#### EXERCISE PROMPT
For the entries below, return every line from the top through the line with "black wallet: 2 -> 1" exactly as it stands, omitting pictures.

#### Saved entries
::::::

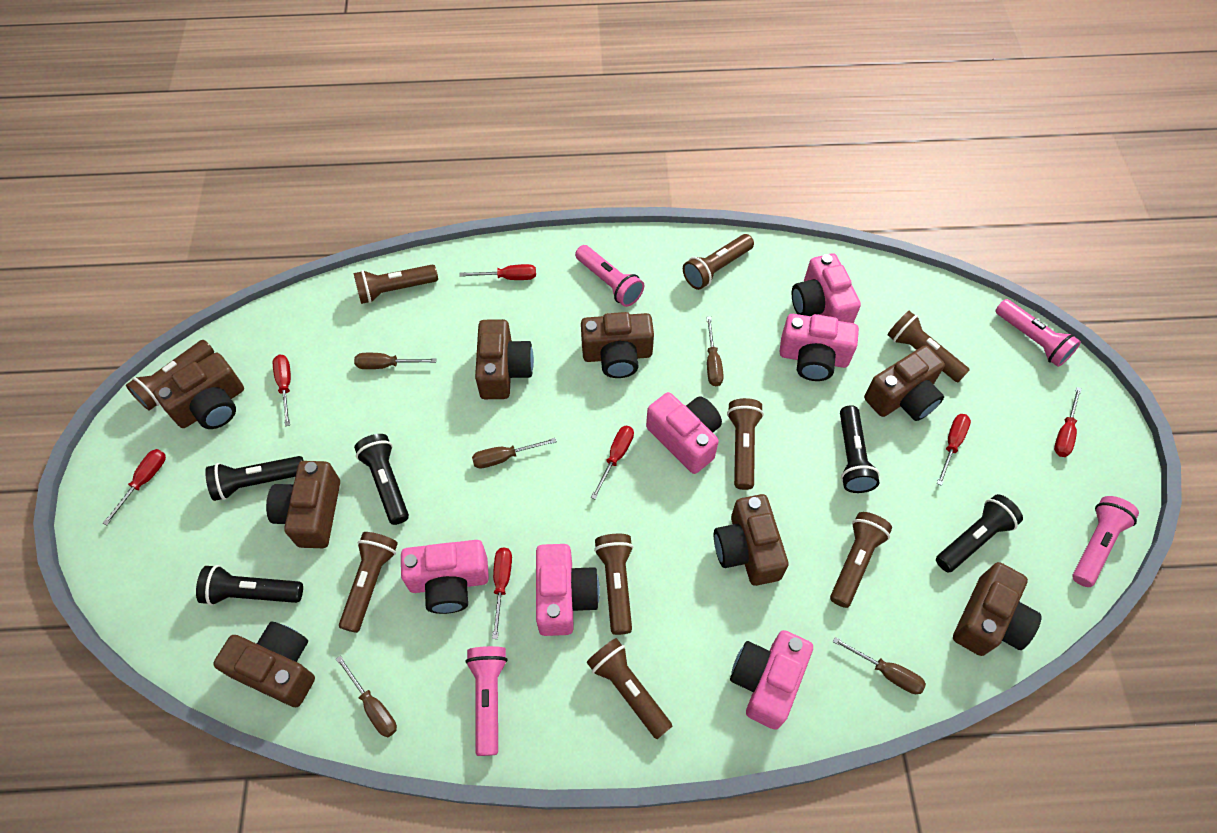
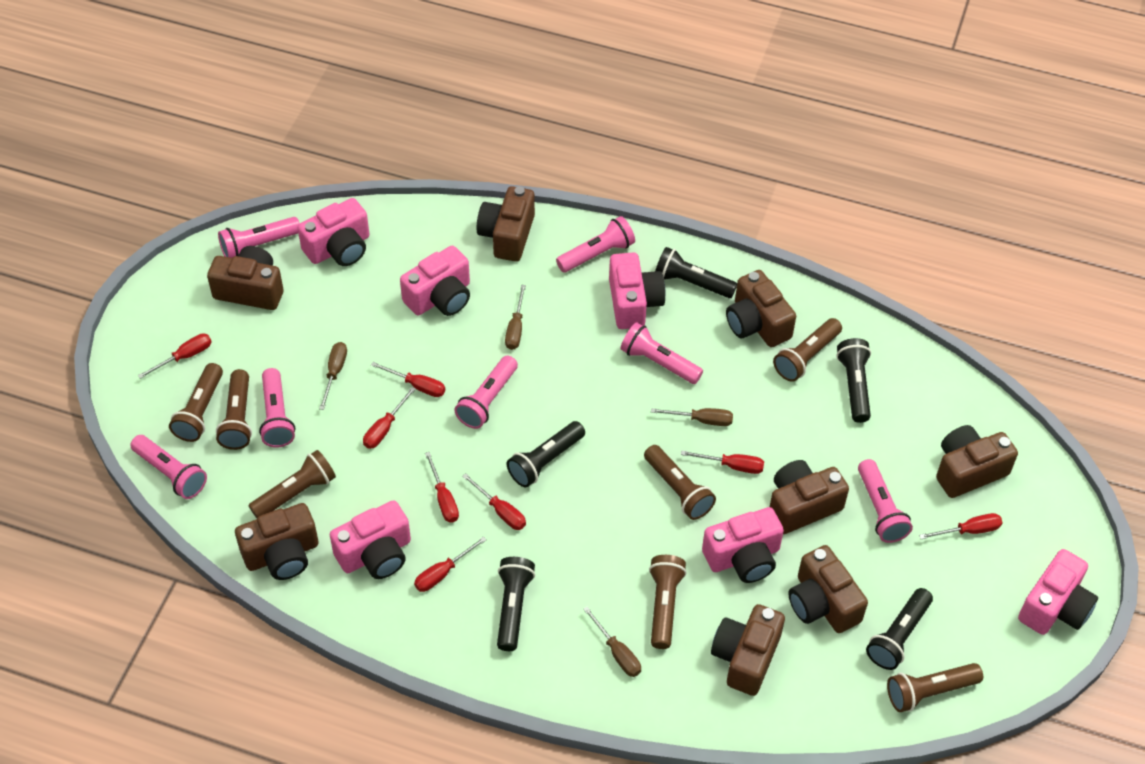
brown flashlight: 9 -> 7
brown screwdriver: 5 -> 4
pink flashlight: 4 -> 7
red screwdriver: 7 -> 8

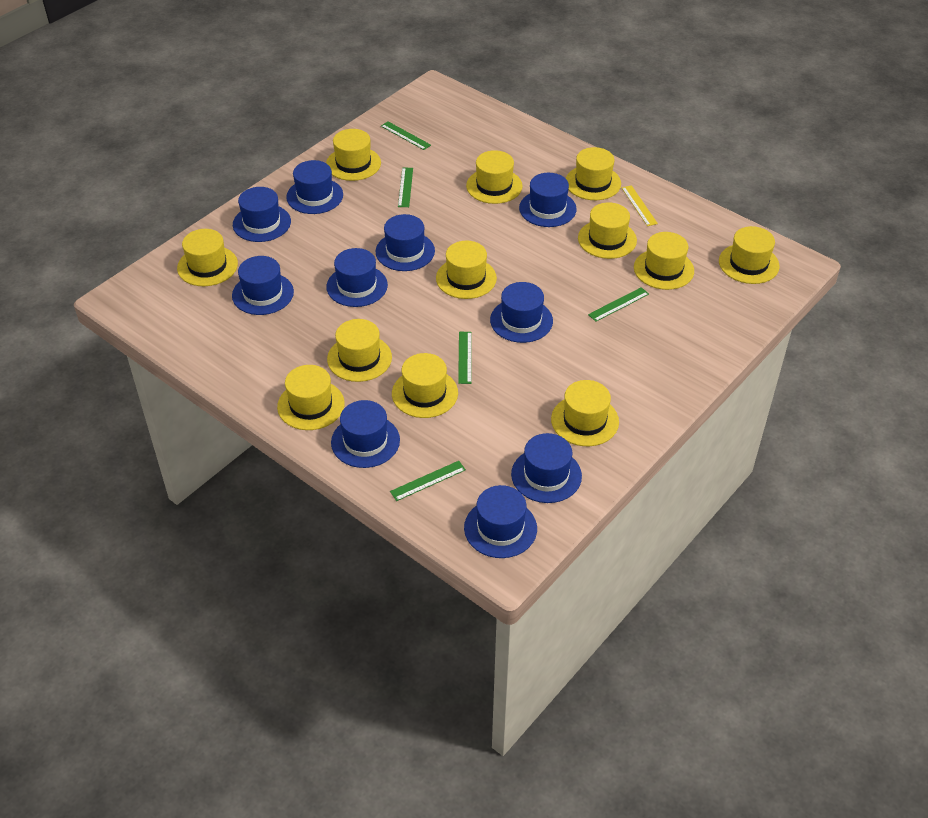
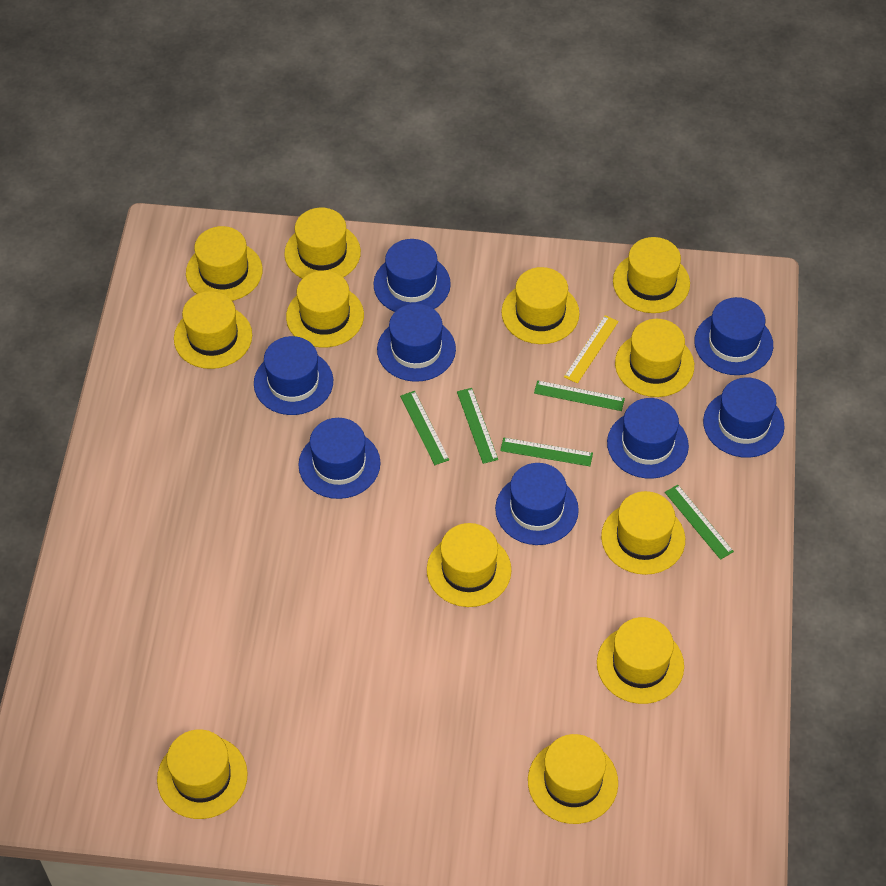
blue hat: 10 -> 8

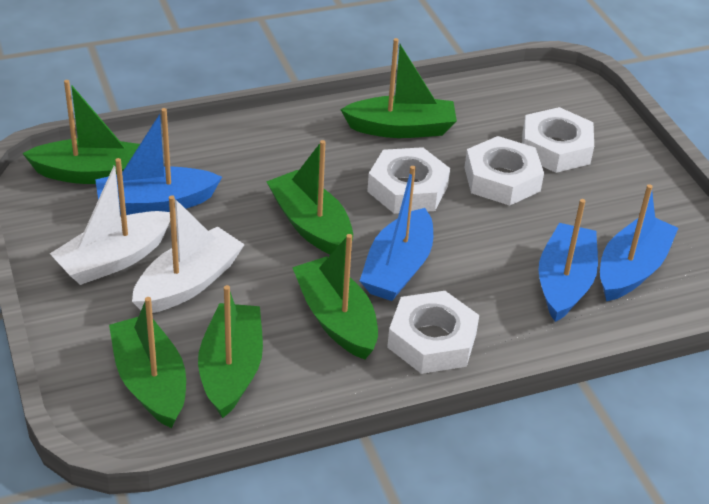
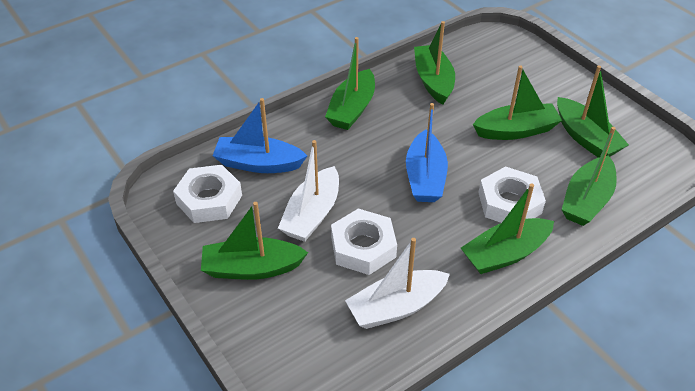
blue boat: 4 -> 2
green boat: 6 -> 7
white nut: 4 -> 3

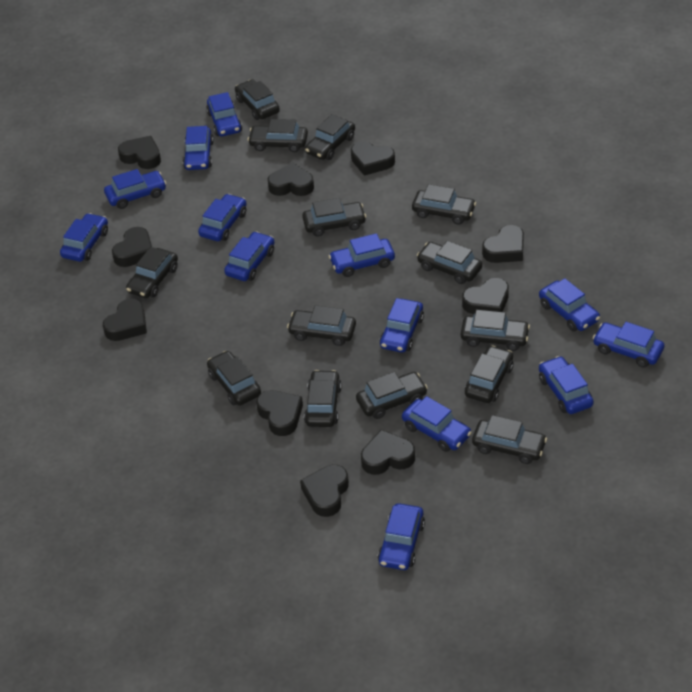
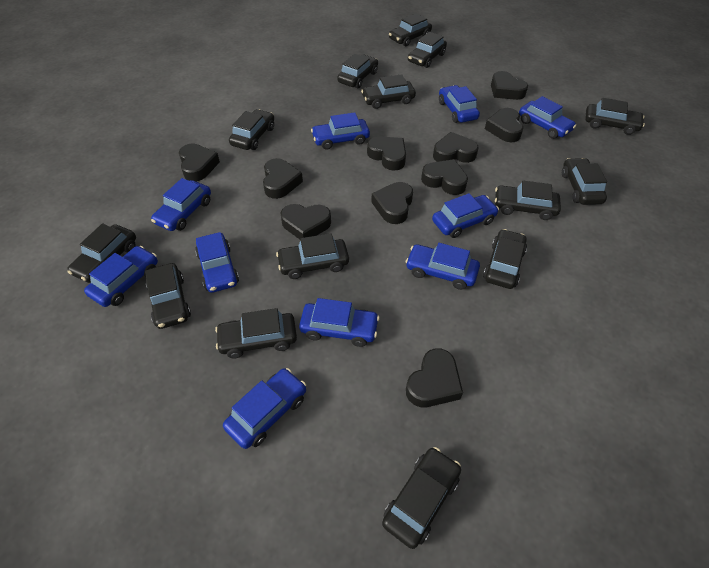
blue car: 13 -> 10

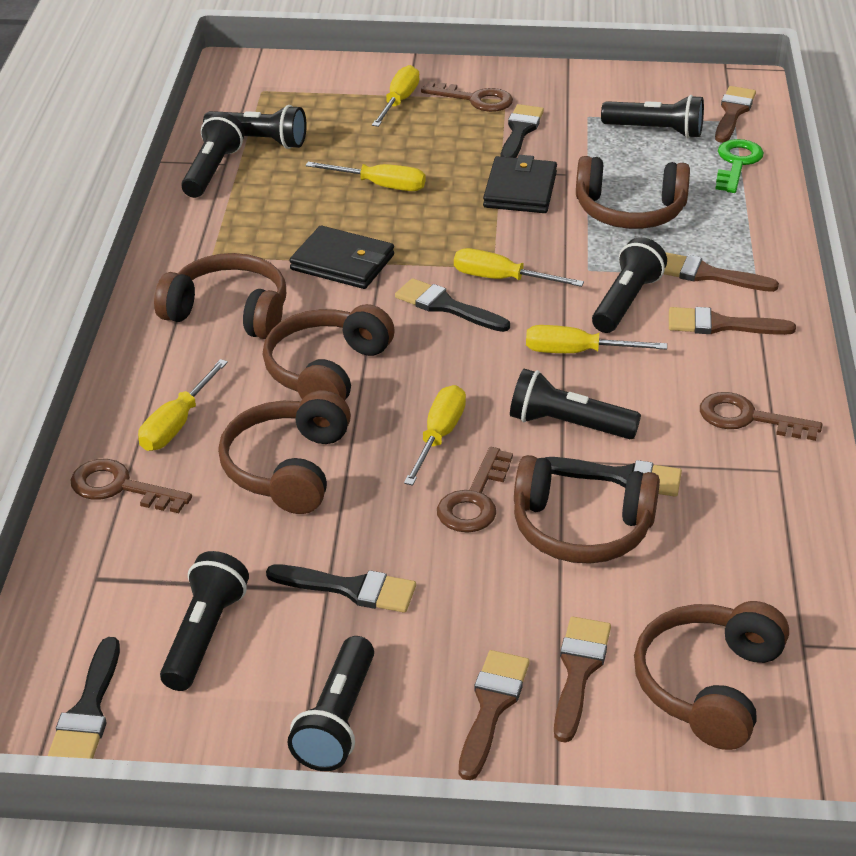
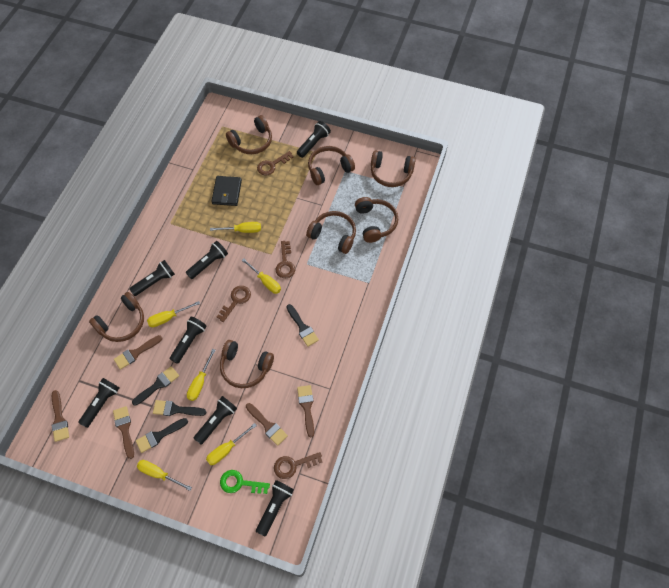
black brush: 5 -> 4
black wallet: 2 -> 1
brown headphones: 6 -> 7

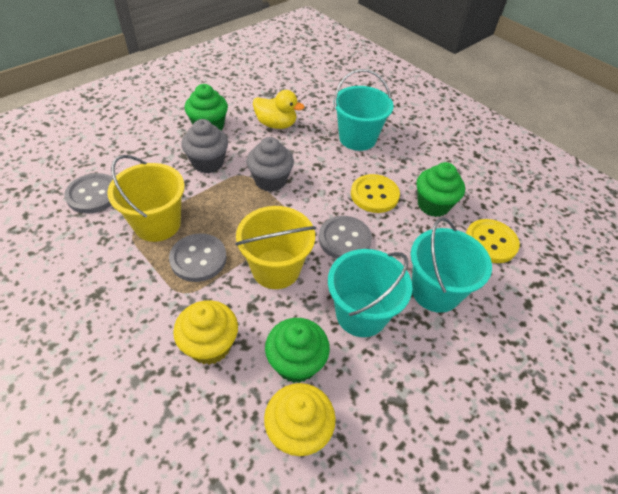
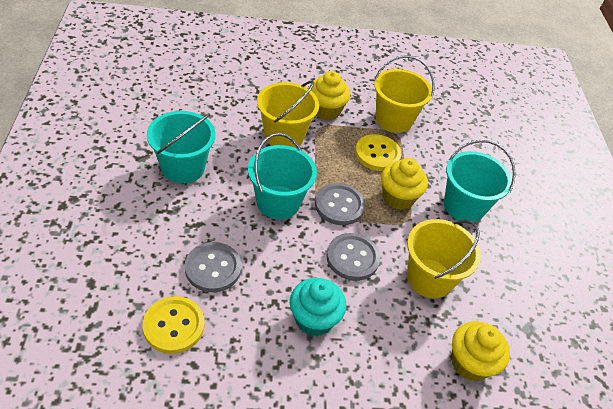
green cupcake: 3 -> 0
grey cupcake: 2 -> 0
turquoise cupcake: 0 -> 1
yellow bucket: 2 -> 3
yellow cupcake: 2 -> 3
yellow duck: 1 -> 0

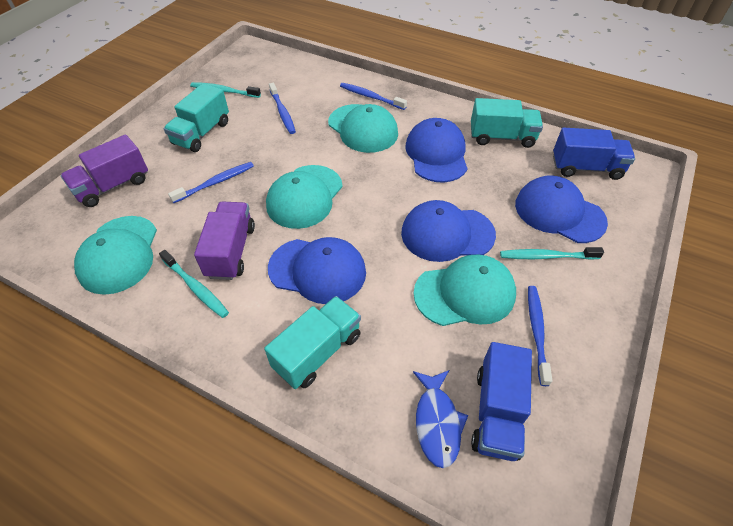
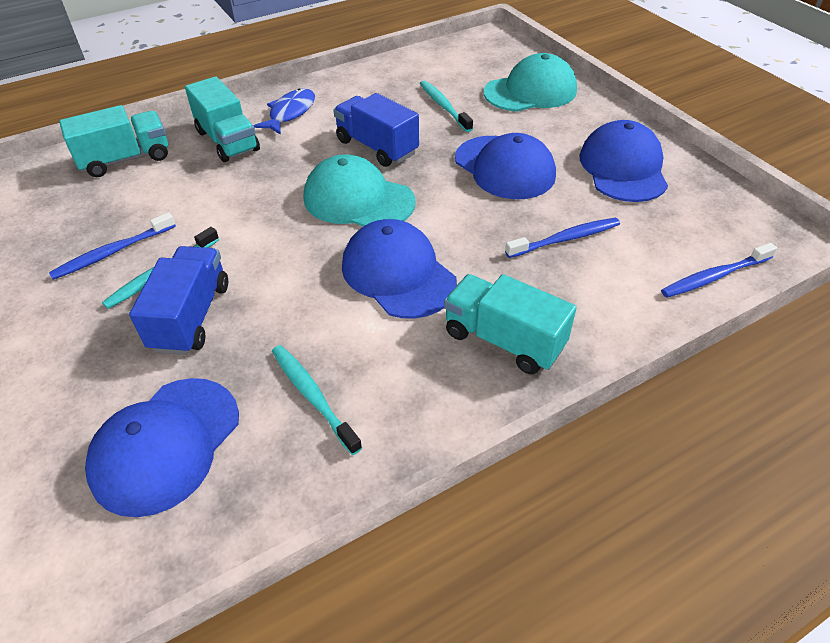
blue toothbrush: 4 -> 3
purple truck: 2 -> 0
turquoise cap: 4 -> 2

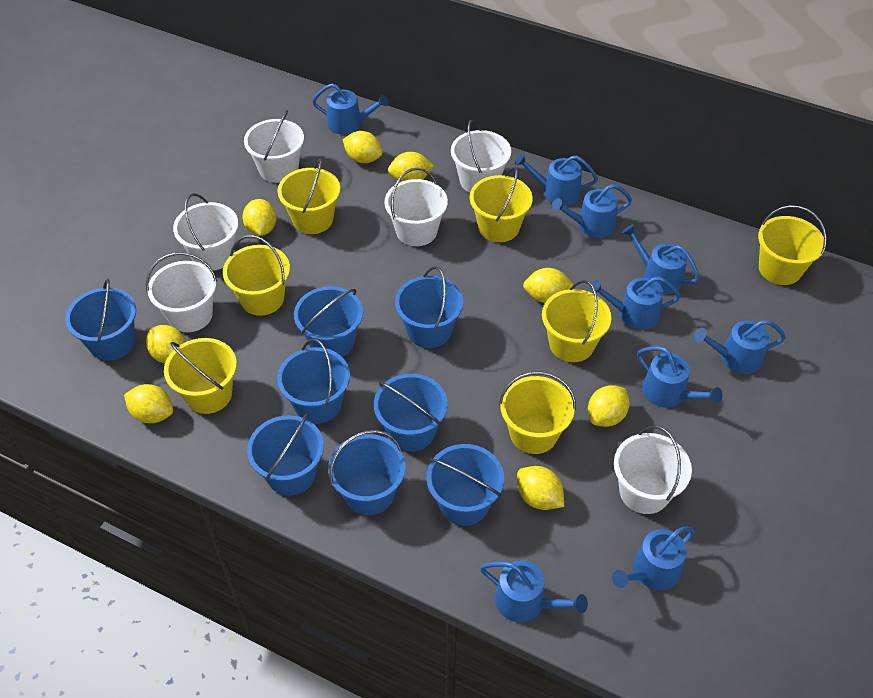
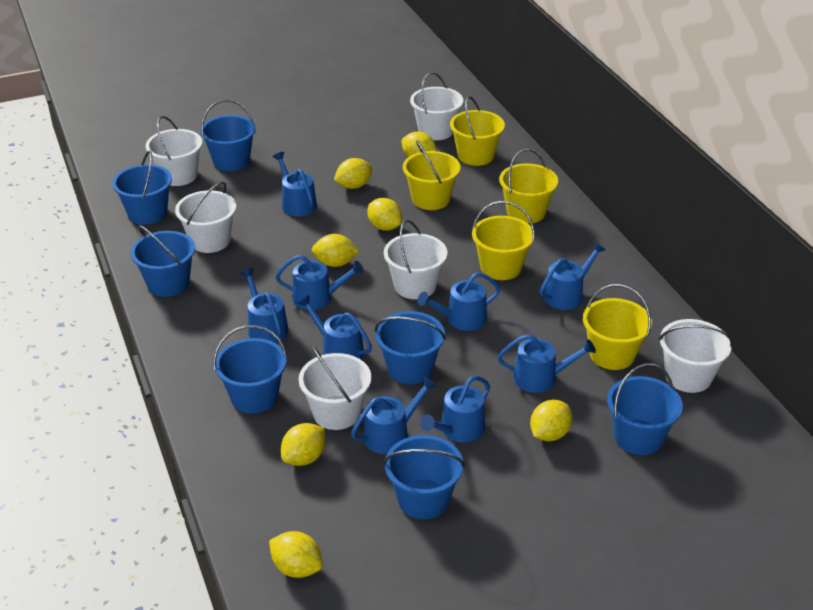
blue bucket: 8 -> 7
yellow bucket: 7 -> 5
yellow lemon: 8 -> 7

::::::

#### ANSWER FOR THIS EXERCISE
brown flashlight: 9 -> 7
brown screwdriver: 5 -> 4
pink flashlight: 4 -> 7
red screwdriver: 7 -> 8

blue hat: 10 -> 8

blue boat: 4 -> 2
green boat: 6 -> 7
white nut: 4 -> 3

blue car: 13 -> 10

black brush: 5 -> 4
black wallet: 2 -> 1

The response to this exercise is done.